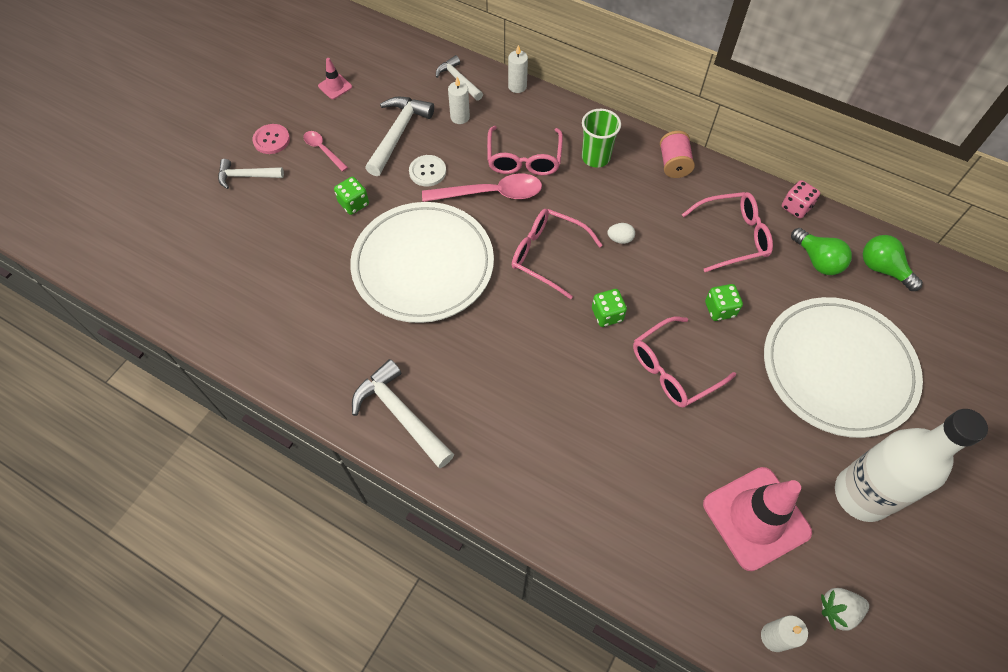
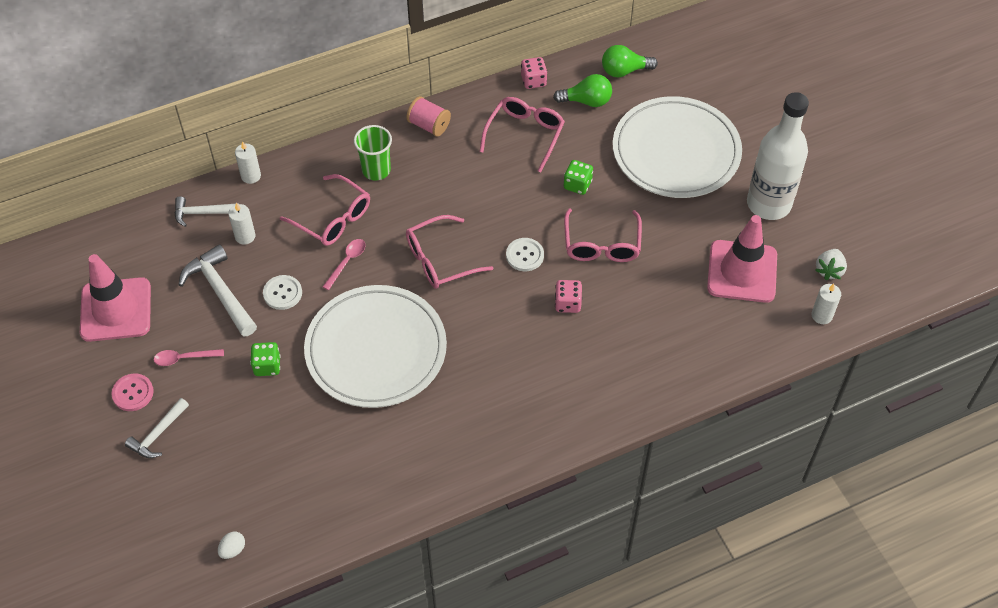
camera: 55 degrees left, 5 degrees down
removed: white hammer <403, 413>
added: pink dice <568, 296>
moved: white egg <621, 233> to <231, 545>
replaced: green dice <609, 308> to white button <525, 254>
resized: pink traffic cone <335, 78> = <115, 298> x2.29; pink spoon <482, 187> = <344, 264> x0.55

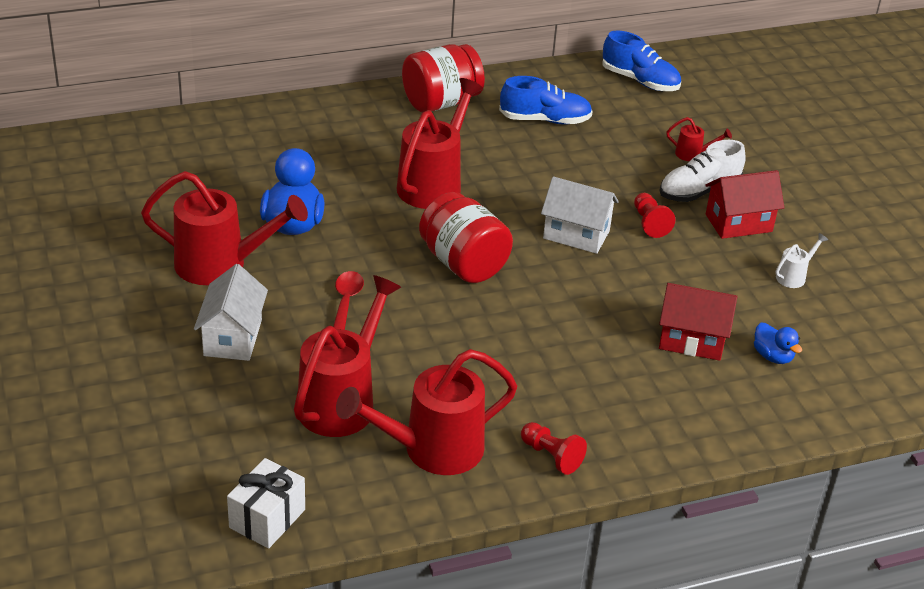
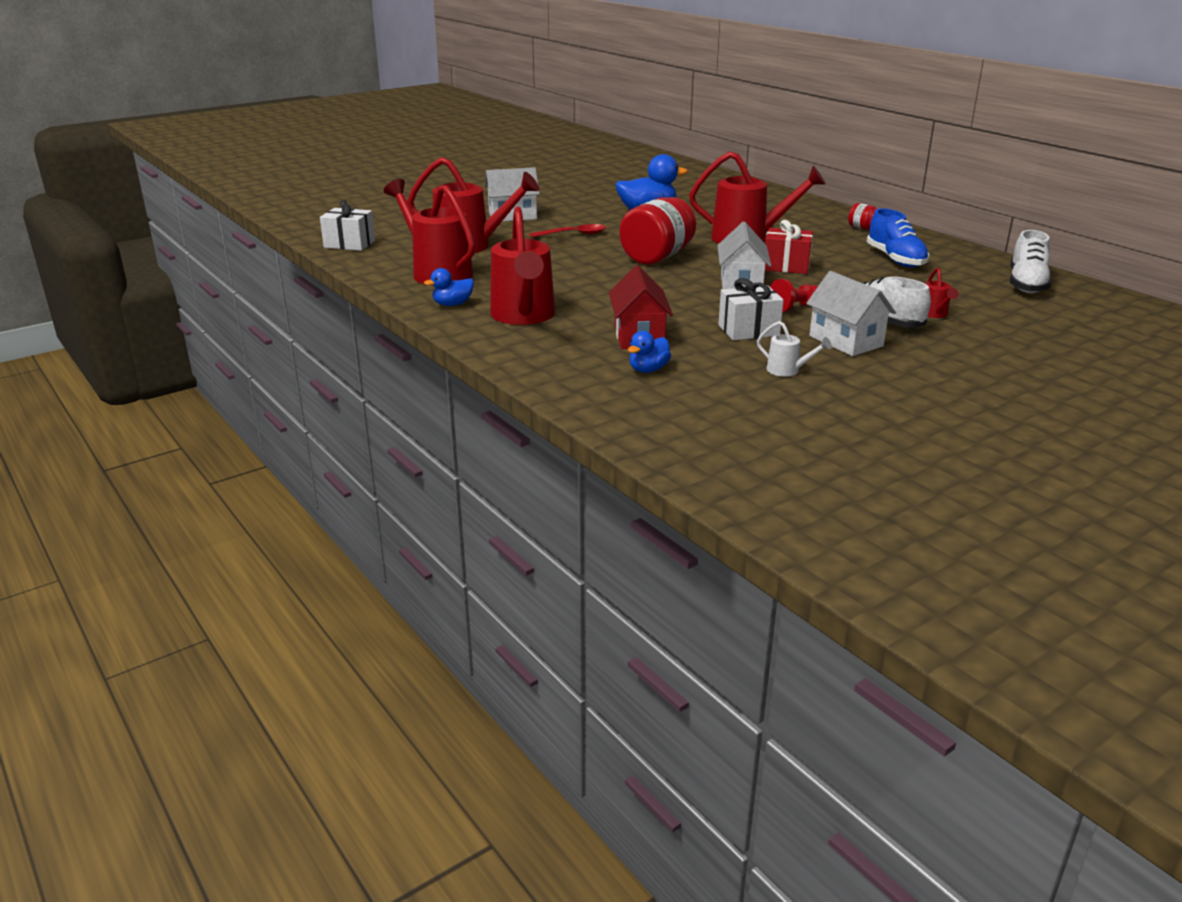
camera: 75 degrees right, 10 degrees down
added: red gift <789, 247>; white gift <751, 309>
moved: red watering can <224, 228> to <522, 265>
replaced: red pawn <554, 448> to blue duck <449, 287>
recoloured: blue shoe <641, 60> to white shoe <1031, 261>; red house <744, 204> to white house <851, 313>
resized: red jar <443, 78> = <863, 216> x0.45

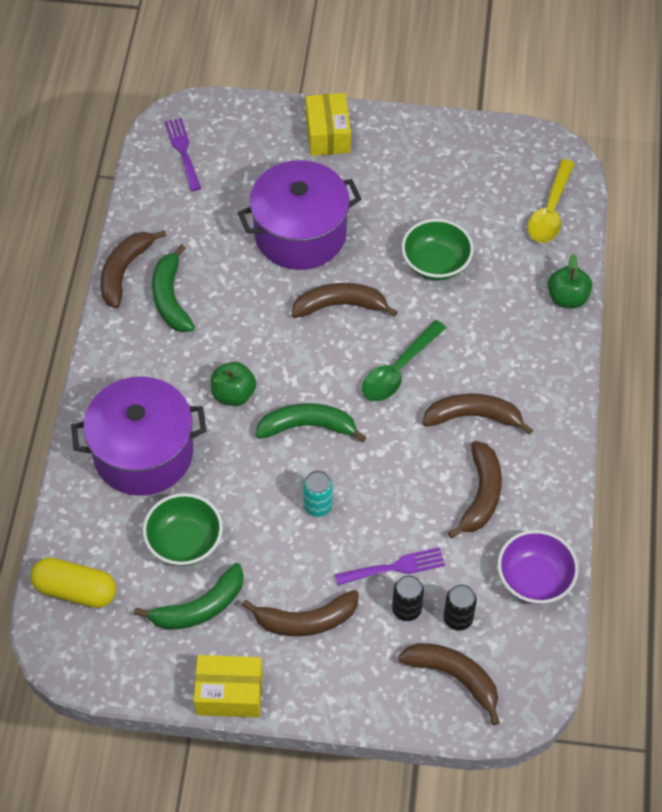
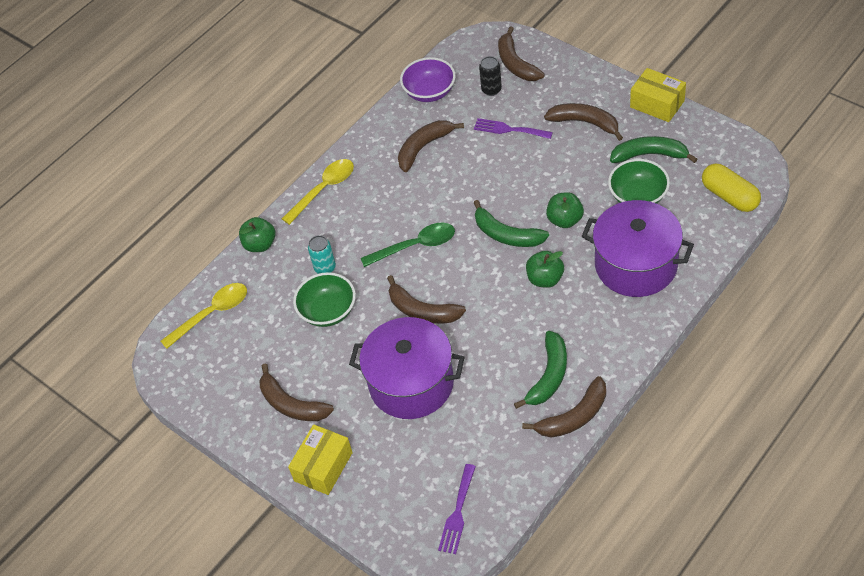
camera: 140 degrees left, 5 degrees down
removed: black can <408, 598>
added: yellow spoon <318, 192>; green apple <565, 210>
moved: brown banana <477, 414> to <297, 392>; turquoise can <318, 493> to <322, 254>

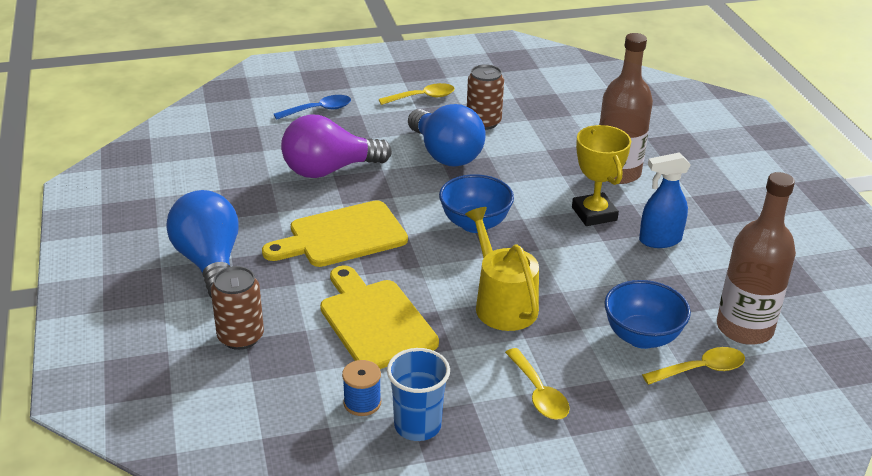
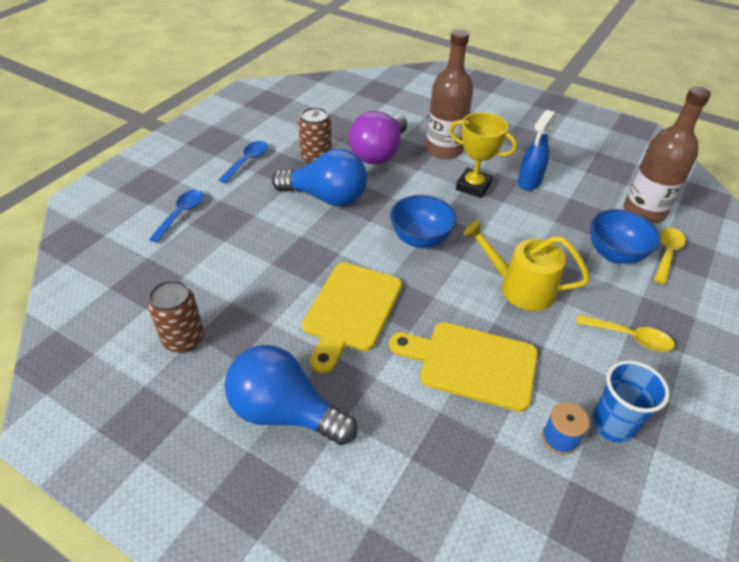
camera: 45 degrees left, 10 degrees up
moved: purple light bulb <336, 146> to <378, 137>; brown can <237, 308> to <176, 316>
recoloured: yellow spoon <416, 94> to blue spoon <243, 162>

══════

Find the string "dice" in the material above, and report every line where it occurs.

added: pink dice <568, 296>
replaced: green dice <609, 308> to white button <525, 254>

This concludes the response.